EXERCISE AIM:
Could you repeat all of the entries below word for word, apart from the pictures?

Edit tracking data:
========================================
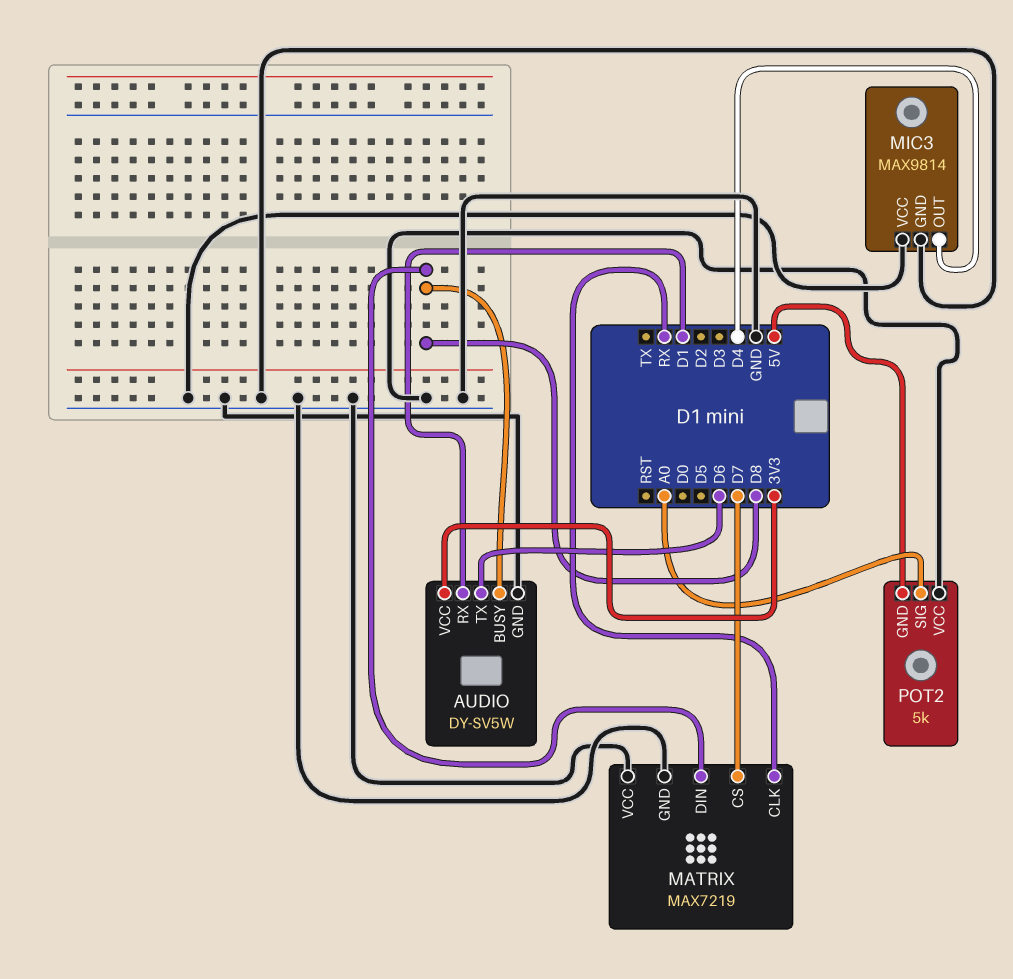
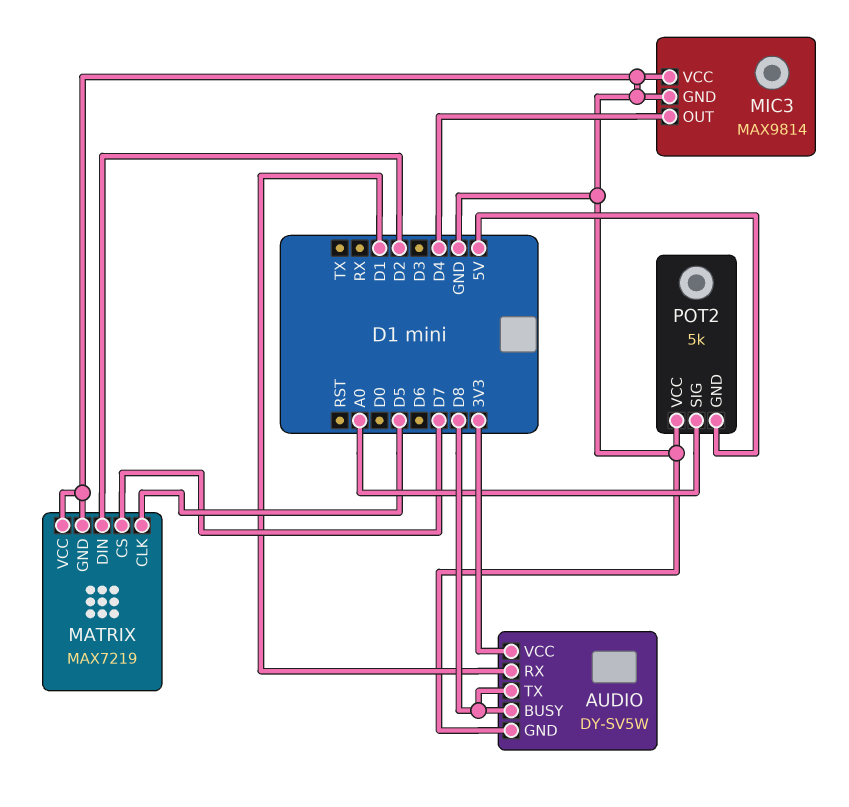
AUDIO pin TX: D6 -> D8
MATRIX pin CLK: RX -> D5
MATRIX pin DIN: D8 -> D2

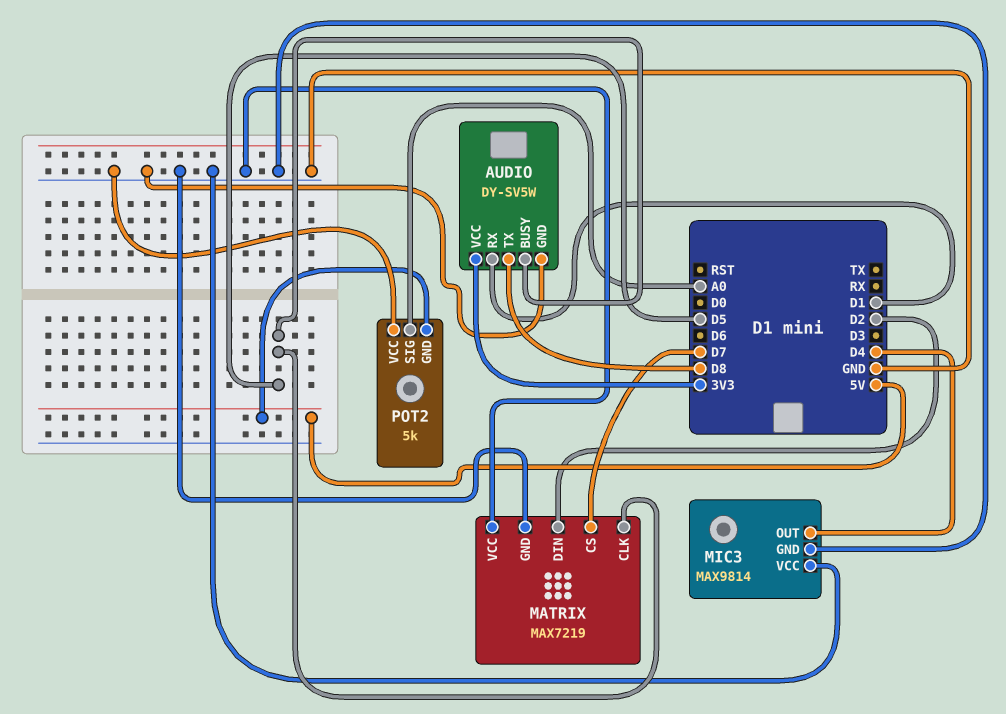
AUDIO pin BUSY: D8 -> D5

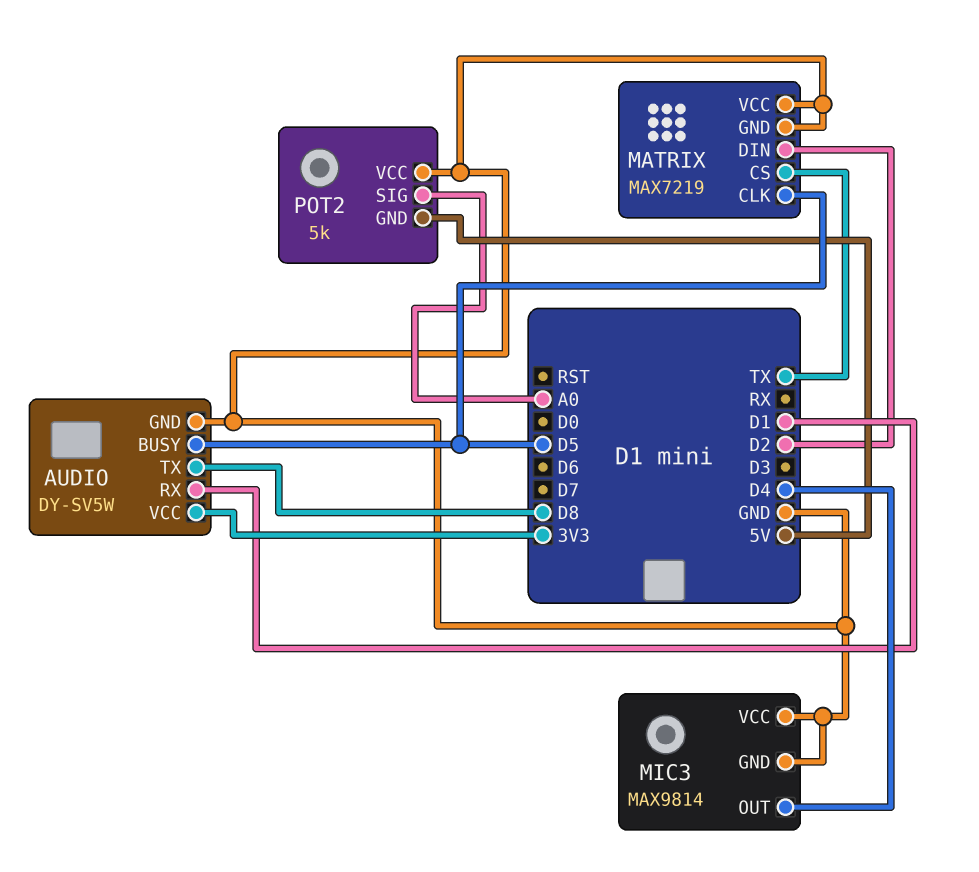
MATRIX pin CS: D7 -> TX

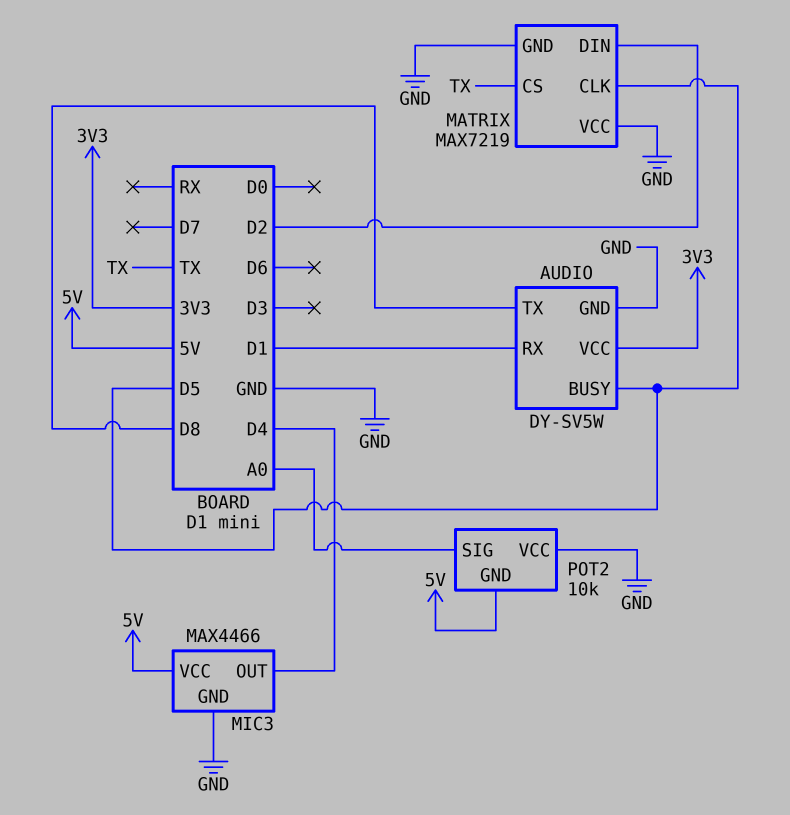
MIC3: MAX9814 -> MAX4466
MIC3 pin VCC: GND -> 5V
POT2: 5k -> 10k

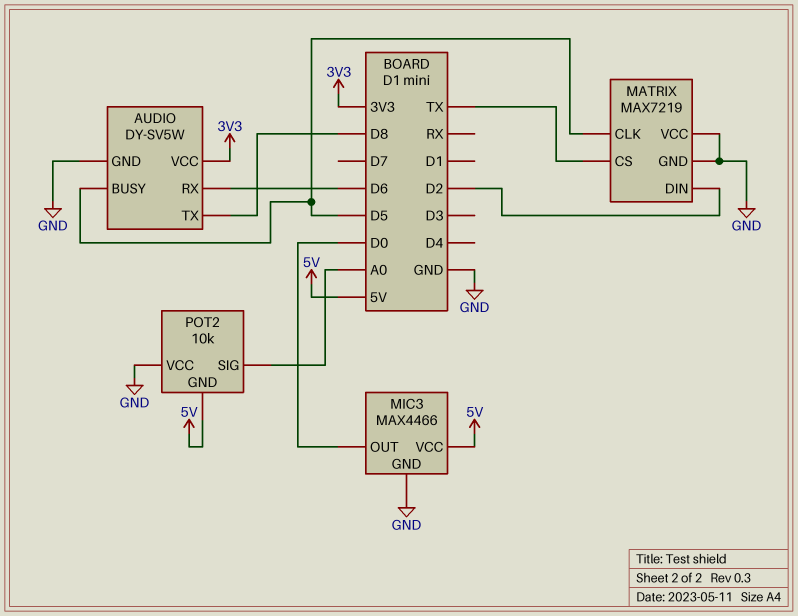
AUDIO pin RX: D1 -> D6
MIC3 pin OUT: D4 -> D0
========================================
RESULT FOR THIS EXERCISE:
AUDIO pin TX: D6 -> D8
MATRIX pin CLK: RX -> D5
MATRIX pin DIN: D8 -> D2

AUDIO pin BUSY: D8 -> D5

MATRIX pin CS: D7 -> TX

MIC3: MAX9814 -> MAX4466
MIC3 pin VCC: GND -> 5V
POT2: 5k -> 10k

AUDIO pin RX: D1 -> D6
MIC3 pin OUT: D4 -> D0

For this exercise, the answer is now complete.